Within the listing below, show every line that contains the word "black".

→ **Source data**:
================
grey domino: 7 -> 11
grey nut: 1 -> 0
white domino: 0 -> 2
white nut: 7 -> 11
================
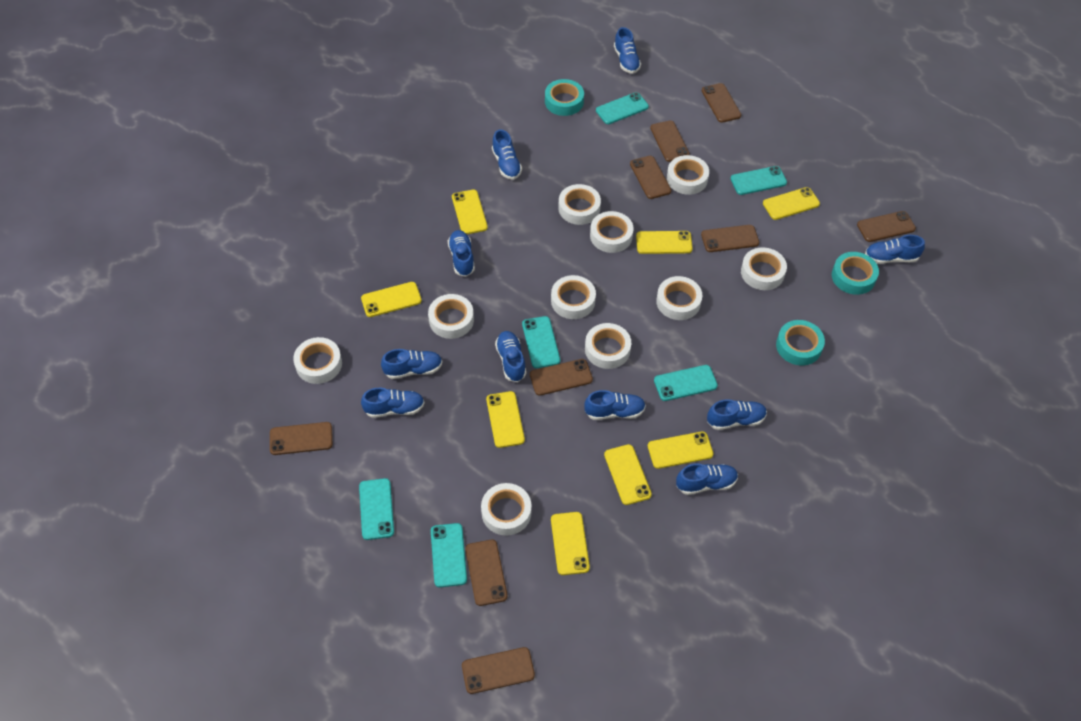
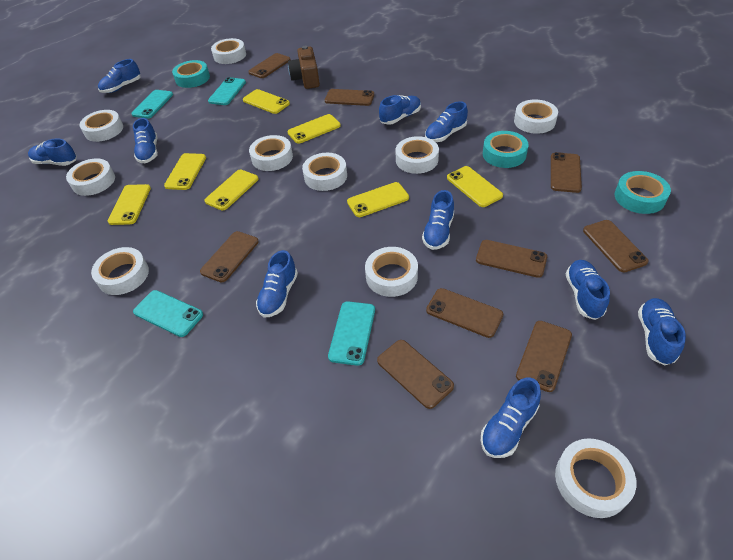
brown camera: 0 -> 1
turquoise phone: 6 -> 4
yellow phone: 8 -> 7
================
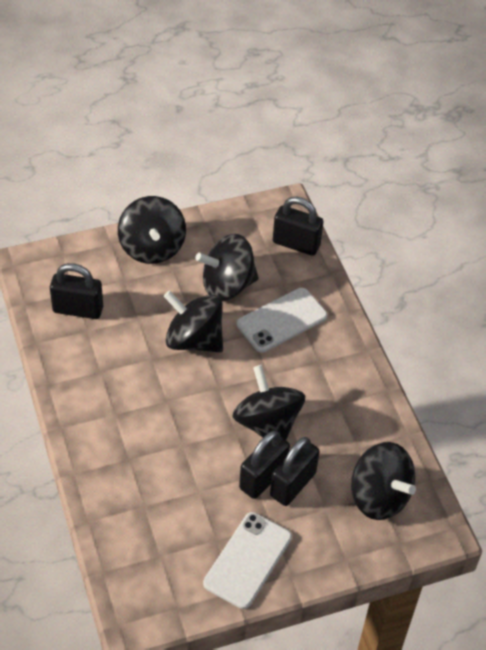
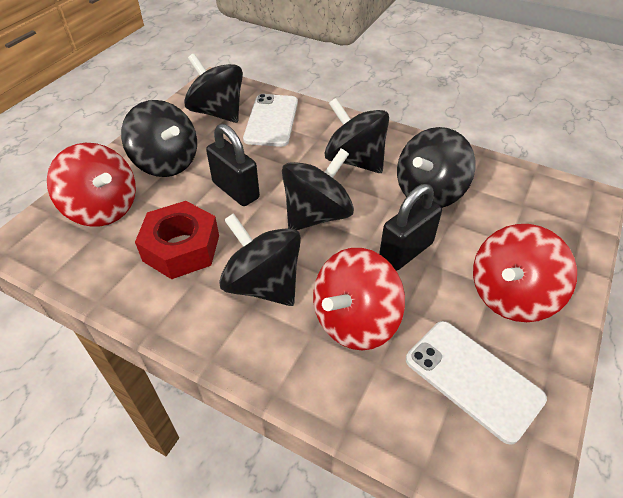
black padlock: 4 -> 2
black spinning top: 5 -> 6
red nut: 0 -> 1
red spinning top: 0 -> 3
================
→ **Output of the exercise**:
black padlock: 4 -> 2
black spinning top: 5 -> 6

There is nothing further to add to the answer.